+++ Records supplied +++
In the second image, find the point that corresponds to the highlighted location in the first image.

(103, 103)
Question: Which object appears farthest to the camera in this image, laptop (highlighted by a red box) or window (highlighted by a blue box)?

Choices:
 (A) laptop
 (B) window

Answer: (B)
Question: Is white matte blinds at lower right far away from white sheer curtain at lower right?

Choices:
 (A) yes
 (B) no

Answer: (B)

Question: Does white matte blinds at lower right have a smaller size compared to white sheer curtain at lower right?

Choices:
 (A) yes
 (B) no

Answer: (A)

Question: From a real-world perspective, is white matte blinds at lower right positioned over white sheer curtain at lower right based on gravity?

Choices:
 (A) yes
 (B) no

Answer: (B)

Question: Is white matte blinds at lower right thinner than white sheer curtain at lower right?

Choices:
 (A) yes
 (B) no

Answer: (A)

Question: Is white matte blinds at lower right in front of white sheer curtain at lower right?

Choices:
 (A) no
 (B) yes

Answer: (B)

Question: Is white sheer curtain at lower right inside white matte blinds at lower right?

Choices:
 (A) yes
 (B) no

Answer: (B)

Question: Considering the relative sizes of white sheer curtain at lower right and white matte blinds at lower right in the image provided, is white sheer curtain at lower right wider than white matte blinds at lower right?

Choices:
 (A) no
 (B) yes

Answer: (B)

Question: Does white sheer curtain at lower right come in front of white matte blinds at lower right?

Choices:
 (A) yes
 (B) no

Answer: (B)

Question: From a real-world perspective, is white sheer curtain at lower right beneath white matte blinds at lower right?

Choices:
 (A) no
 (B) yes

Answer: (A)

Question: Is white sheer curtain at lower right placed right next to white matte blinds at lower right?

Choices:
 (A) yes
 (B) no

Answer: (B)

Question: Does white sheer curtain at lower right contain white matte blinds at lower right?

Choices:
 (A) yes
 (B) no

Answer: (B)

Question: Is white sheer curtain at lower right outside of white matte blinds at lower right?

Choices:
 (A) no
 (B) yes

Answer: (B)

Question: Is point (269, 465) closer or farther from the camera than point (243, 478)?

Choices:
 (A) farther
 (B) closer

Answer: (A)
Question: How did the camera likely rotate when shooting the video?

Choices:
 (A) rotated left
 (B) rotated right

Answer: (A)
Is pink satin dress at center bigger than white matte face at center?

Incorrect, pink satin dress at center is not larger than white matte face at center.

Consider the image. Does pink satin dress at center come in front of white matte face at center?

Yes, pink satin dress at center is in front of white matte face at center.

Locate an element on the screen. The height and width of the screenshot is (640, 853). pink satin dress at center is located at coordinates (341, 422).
+++
Copy out all of the material above word for word, keeping every line in its original order.

In the second image, find the point that corresponds to the highlighted location in the first image.

(103, 103)
Question: Which object appears farthest to the camera in this image, laptop (highlighted by a red box) or window (highlighted by a blue box)?

Choices:
 (A) laptop
 (B) window

Answer: (B)
Question: Is white matte blinds at lower right far away from white sheer curtain at lower right?

Choices:
 (A) yes
 (B) no

Answer: (B)

Question: Does white matte blinds at lower right have a smaller size compared to white sheer curtain at lower right?

Choices:
 (A) yes
 (B) no

Answer: (A)

Question: From a real-world perspective, is white matte blinds at lower right positioned over white sheer curtain at lower right based on gravity?

Choices:
 (A) yes
 (B) no

Answer: (B)

Question: Is white matte blinds at lower right thinner than white sheer curtain at lower right?

Choices:
 (A) yes
 (B) no

Answer: (A)

Question: Is white matte blinds at lower right in front of white sheer curtain at lower right?

Choices:
 (A) no
 (B) yes

Answer: (B)

Question: Is white sheer curtain at lower right inside white matte blinds at lower right?

Choices:
 (A) yes
 (B) no

Answer: (B)

Question: Considering the relative sizes of white sheer curtain at lower right and white matte blinds at lower right in the image provided, is white sheer curtain at lower right wider than white matte blinds at lower right?

Choices:
 (A) no
 (B) yes

Answer: (B)

Question: Does white sheer curtain at lower right come in front of white matte blinds at lower right?

Choices:
 (A) yes
 (B) no

Answer: (B)

Question: From a real-world perspective, is white sheer curtain at lower right beneath white matte blinds at lower right?

Choices:
 (A) no
 (B) yes

Answer: (A)

Question: Is white sheer curtain at lower right placed right next to white matte blinds at lower right?

Choices:
 (A) yes
 (B) no

Answer: (B)

Question: Does white sheer curtain at lower right contain white matte blinds at lower right?

Choices:
 (A) yes
 (B) no

Answer: (B)

Question: Is white sheer curtain at lower right outside of white matte blinds at lower right?

Choices:
 (A) no
 (B) yes

Answer: (B)

Question: Is point (269, 465) closer or farther from the camera than point (243, 478)?

Choices:
 (A) farther
 (B) closer

Answer: (A)
Question: How did the camera likely rotate when shooting the video?

Choices:
 (A) rotated left
 (B) rotated right

Answer: (A)
Is pink satin dress at center bigger than white matte face at center?

Incorrect, pink satin dress at center is not larger than white matte face at center.

Consider the image. Does pink satin dress at center come in front of white matte face at center?

Yes, pink satin dress at center is in front of white matte face at center.

Locate an element on the screen. The height and width of the screenshot is (640, 853). pink satin dress at center is located at coordinates (341, 422).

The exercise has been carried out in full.